Only a number is expected: how many lines in these records mention the word "heart"?

- [Supplied material]:
★ ★ ★ ★ ★
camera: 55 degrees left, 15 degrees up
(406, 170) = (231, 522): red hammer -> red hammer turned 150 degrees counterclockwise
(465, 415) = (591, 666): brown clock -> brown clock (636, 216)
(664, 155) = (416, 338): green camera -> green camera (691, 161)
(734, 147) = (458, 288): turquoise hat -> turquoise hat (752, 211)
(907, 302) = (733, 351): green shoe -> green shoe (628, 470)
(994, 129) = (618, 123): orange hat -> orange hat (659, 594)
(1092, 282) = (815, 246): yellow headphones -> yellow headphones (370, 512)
★ ★ ★ ★ ★
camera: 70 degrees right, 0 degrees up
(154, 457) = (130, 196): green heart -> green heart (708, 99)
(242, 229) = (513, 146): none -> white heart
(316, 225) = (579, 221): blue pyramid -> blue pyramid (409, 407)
★ ★ ★ ★ ★
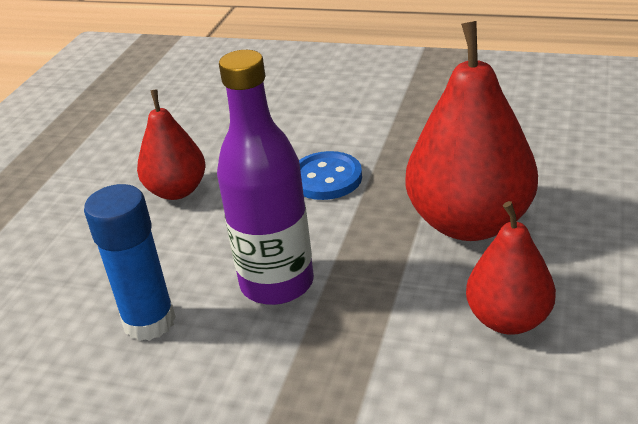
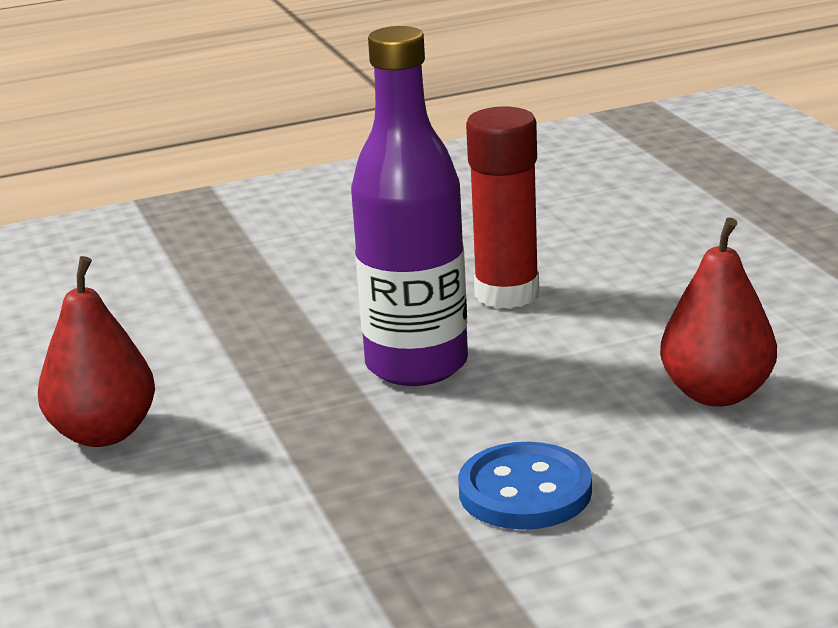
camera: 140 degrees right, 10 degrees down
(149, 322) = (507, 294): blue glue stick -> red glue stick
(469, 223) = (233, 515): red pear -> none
★ ★ ★ ★ ★
- [Answer box]:
2